## DATA FOR THE TASK:

— begin —

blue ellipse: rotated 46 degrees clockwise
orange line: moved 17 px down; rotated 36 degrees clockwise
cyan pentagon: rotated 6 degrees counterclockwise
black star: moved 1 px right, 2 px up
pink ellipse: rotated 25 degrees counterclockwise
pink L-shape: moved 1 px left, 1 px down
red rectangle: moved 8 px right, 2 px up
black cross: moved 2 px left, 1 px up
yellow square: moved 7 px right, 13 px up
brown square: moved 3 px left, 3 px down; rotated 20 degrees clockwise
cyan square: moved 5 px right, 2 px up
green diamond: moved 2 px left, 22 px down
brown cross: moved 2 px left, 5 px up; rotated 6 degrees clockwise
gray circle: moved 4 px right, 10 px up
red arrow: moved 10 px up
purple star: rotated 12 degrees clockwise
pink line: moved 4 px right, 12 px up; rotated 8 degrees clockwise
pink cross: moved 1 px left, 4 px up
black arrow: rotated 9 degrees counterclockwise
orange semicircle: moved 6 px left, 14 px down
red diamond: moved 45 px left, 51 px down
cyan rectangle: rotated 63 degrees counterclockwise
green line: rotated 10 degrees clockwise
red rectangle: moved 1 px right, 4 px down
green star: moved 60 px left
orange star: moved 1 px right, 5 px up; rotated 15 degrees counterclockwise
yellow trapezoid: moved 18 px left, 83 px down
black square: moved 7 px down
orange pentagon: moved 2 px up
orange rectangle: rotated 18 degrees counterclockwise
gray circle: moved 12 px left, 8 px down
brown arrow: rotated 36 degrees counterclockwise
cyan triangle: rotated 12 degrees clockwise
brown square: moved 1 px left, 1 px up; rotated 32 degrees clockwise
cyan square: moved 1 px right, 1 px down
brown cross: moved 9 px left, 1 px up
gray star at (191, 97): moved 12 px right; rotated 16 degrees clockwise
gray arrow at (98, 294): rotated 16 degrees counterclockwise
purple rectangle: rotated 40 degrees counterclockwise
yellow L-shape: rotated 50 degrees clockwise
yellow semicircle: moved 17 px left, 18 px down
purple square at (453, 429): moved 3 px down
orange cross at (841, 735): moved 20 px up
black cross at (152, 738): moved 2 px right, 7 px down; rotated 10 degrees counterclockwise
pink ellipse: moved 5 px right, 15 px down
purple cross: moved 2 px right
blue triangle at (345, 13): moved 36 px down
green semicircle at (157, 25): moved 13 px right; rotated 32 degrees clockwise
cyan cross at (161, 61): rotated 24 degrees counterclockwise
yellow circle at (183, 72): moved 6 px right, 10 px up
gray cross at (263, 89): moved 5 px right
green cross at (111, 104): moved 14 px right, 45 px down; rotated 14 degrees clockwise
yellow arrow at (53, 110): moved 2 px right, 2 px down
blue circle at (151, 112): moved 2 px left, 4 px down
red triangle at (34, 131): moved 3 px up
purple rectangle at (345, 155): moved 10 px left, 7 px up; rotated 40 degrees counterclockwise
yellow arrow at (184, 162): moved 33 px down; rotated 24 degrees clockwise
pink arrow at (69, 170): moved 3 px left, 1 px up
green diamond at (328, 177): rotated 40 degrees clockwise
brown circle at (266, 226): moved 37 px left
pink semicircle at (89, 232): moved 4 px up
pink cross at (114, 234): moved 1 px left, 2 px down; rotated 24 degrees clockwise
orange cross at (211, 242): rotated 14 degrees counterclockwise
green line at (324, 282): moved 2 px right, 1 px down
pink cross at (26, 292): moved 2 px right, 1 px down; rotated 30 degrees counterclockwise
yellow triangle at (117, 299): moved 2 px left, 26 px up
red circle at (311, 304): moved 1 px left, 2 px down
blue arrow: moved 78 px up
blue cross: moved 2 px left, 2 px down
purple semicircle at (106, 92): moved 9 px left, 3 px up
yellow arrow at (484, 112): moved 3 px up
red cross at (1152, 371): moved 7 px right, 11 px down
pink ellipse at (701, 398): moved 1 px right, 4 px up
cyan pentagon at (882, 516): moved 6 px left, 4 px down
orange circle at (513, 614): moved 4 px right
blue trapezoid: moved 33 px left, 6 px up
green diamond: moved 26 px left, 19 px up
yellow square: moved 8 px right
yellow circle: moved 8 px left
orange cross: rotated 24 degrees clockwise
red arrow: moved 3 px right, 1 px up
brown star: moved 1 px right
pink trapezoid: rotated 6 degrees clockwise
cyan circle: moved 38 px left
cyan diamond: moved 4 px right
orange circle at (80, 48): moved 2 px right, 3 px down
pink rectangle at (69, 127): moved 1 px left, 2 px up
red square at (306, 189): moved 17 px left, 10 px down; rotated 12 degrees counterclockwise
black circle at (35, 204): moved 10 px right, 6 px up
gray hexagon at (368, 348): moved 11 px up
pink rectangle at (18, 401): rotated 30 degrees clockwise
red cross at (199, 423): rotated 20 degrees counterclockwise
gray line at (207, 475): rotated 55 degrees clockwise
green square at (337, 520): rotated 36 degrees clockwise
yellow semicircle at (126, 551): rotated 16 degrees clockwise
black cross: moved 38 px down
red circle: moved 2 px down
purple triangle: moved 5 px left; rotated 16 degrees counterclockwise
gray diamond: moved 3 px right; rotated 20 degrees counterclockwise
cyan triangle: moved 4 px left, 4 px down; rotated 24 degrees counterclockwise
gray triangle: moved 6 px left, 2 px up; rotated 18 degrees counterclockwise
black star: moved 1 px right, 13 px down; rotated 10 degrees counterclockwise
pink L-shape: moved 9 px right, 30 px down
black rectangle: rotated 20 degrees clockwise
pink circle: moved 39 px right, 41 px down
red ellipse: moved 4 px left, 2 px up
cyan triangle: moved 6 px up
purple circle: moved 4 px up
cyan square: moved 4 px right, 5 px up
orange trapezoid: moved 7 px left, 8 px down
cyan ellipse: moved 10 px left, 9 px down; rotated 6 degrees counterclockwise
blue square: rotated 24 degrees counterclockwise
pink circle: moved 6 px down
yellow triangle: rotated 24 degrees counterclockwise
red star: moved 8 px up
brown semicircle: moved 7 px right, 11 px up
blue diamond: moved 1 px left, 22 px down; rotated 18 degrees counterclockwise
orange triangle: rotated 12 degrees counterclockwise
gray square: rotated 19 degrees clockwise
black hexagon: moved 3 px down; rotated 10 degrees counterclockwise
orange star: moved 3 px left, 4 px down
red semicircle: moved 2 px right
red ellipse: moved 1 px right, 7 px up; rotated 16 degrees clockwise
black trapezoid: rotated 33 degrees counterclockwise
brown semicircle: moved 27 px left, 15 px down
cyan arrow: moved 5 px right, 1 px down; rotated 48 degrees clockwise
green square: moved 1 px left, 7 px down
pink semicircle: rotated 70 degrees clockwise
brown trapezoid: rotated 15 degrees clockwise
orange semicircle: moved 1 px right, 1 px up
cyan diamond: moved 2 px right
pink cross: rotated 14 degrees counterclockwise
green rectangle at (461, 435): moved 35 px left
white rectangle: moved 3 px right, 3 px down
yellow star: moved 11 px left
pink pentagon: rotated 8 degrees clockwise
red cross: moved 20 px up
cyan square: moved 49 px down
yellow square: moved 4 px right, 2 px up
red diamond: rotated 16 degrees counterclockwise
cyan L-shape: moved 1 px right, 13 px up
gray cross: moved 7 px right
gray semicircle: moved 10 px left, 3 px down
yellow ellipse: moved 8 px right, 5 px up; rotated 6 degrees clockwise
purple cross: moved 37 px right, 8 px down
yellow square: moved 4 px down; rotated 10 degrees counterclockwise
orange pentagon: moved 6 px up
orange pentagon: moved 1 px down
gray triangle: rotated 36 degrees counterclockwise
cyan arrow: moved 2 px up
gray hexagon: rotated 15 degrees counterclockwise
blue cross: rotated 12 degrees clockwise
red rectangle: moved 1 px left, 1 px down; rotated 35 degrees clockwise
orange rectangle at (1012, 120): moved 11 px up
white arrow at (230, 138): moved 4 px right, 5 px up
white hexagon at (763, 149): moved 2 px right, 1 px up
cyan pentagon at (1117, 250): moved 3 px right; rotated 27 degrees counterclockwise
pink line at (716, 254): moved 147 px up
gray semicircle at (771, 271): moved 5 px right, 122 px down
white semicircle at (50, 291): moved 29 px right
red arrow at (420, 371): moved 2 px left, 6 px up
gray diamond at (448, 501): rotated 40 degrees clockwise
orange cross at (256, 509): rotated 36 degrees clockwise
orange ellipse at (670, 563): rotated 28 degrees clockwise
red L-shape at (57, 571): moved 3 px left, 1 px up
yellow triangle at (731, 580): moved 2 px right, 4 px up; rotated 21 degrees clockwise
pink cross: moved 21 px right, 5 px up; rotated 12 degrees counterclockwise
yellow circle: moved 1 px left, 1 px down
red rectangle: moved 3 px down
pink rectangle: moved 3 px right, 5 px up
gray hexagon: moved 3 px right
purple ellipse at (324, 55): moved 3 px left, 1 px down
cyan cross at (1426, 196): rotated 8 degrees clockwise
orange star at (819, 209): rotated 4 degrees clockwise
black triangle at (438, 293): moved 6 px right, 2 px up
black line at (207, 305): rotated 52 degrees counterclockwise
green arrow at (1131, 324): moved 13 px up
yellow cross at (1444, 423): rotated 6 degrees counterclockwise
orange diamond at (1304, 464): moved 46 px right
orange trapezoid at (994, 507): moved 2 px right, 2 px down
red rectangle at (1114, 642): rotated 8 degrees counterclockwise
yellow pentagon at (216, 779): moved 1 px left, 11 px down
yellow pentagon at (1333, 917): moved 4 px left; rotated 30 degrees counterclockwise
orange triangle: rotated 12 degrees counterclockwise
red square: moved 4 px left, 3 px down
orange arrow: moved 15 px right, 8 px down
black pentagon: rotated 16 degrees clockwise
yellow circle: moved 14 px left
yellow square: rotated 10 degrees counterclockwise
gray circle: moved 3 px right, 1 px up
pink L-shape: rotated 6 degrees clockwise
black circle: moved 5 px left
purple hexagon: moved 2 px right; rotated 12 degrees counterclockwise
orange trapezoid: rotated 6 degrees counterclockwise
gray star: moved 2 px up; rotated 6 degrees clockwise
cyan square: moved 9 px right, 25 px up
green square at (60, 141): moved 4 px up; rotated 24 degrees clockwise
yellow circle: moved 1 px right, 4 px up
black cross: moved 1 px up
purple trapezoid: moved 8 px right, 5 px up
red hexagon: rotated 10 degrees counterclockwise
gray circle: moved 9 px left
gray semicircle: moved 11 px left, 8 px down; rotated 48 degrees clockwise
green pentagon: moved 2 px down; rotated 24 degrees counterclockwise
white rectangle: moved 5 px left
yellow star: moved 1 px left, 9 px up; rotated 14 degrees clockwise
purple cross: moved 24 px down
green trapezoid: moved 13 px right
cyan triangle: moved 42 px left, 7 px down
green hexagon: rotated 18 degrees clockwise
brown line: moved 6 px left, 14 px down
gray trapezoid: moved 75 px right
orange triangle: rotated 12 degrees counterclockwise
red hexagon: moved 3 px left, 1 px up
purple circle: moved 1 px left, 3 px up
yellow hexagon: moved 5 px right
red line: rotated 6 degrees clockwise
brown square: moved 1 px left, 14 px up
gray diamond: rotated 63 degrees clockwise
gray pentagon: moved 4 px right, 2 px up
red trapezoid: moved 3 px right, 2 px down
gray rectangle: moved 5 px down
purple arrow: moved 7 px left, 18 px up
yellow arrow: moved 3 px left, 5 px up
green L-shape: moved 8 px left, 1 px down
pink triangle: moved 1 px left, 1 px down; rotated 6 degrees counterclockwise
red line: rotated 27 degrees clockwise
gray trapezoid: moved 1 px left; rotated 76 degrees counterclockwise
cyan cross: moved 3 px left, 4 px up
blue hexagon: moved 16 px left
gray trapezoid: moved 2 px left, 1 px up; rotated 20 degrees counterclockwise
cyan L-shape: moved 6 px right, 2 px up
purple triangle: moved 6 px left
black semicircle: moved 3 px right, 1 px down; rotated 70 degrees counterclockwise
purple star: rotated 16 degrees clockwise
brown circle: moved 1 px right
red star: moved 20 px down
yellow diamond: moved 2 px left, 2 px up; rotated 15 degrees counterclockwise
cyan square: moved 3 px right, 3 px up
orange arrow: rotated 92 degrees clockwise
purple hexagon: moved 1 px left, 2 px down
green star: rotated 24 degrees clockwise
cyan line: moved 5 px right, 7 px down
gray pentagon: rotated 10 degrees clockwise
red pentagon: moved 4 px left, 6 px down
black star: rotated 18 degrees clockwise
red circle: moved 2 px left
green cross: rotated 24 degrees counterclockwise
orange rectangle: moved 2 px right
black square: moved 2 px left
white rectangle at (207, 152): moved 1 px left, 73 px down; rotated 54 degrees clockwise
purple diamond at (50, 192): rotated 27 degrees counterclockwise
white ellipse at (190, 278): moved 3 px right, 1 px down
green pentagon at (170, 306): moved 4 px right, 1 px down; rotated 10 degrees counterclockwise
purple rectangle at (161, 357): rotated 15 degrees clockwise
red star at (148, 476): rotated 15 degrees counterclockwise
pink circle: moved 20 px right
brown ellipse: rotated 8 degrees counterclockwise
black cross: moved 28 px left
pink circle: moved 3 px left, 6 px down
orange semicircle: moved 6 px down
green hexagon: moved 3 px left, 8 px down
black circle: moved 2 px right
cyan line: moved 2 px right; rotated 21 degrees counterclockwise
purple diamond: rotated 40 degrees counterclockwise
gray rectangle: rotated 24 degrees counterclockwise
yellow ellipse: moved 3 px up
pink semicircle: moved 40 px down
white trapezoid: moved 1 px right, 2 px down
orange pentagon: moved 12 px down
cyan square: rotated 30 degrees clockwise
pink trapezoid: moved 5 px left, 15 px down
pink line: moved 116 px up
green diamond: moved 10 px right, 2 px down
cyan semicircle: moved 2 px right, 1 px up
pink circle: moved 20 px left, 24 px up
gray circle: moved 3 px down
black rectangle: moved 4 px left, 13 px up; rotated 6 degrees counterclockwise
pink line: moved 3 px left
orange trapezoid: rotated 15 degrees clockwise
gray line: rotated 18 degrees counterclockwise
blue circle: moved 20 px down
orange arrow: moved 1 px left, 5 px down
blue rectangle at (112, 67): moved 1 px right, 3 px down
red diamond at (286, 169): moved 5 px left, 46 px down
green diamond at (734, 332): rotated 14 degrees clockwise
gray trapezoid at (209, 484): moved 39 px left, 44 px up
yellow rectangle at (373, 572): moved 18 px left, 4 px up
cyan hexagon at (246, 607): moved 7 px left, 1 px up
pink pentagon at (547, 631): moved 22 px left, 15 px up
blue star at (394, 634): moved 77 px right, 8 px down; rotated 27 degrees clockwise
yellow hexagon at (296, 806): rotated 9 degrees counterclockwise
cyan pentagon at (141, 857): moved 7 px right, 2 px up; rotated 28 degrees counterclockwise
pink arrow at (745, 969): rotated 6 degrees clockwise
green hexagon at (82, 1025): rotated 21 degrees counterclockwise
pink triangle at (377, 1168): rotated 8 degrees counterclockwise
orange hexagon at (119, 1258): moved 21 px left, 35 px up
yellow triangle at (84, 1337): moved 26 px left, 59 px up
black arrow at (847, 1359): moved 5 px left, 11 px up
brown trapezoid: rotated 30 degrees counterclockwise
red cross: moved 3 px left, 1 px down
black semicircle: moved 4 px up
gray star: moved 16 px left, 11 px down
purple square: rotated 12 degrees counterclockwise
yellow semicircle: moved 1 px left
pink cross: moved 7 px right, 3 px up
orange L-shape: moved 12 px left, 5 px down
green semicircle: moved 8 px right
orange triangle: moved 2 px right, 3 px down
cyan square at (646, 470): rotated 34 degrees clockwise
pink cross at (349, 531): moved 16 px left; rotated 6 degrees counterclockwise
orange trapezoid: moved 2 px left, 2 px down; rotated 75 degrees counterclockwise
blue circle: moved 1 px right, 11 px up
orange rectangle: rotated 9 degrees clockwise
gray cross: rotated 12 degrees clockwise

— end —

## THE TASK:
Can you copy the entries verbatim, starting at the first entry and ending at the line that contains "yellow L-shape: rotated 50 degrees clockwise", with that line included?

## SOLUTION FOR THIS PROBLEM:
blue ellipse: rotated 46 degrees clockwise
orange line: moved 17 px down; rotated 36 degrees clockwise
cyan pentagon: rotated 6 degrees counterclockwise
black star: moved 1 px right, 2 px up
pink ellipse: rotated 25 degrees counterclockwise
pink L-shape: moved 1 px left, 1 px down
red rectangle: moved 8 px right, 2 px up
black cross: moved 2 px left, 1 px up
yellow square: moved 7 px right, 13 px up
brown square: moved 3 px left, 3 px down; rotated 20 degrees clockwise
cyan square: moved 5 px right, 2 px up
green diamond: moved 2 px left, 22 px down
brown cross: moved 2 px left, 5 px up; rotated 6 degrees clockwise
gray circle: moved 4 px right, 10 px up
red arrow: moved 10 px up
purple star: rotated 12 degrees clockwise
pink line: moved 4 px right, 12 px up; rotated 8 degrees clockwise
pink cross: moved 1 px left, 4 px up
black arrow: rotated 9 degrees counterclockwise
orange semicircle: moved 6 px left, 14 px down
red diamond: moved 45 px left, 51 px down
cyan rectangle: rotated 63 degrees counterclockwise
green line: rotated 10 degrees clockwise
red rectangle: moved 1 px right, 4 px down
green star: moved 60 px left
orange star: moved 1 px right, 5 px up; rotated 15 degrees counterclockwise
yellow trapezoid: moved 18 px left, 83 px down
black square: moved 7 px down
orange pentagon: moved 2 px up
orange rectangle: rotated 18 degrees counterclockwise
gray circle: moved 12 px left, 8 px down
brown arrow: rotated 36 degrees counterclockwise
cyan triangle: rotated 12 degrees clockwise
brown square: moved 1 px left, 1 px up; rotated 32 degrees clockwise
cyan square: moved 1 px right, 1 px down
brown cross: moved 9 px left, 1 px up
gray star at (191, 97): moved 12 px right; rotated 16 degrees clockwise
gray arrow at (98, 294): rotated 16 degrees counterclockwise
purple rectangle: rotated 40 degrees counterclockwise
yellow L-shape: rotated 50 degrees clockwise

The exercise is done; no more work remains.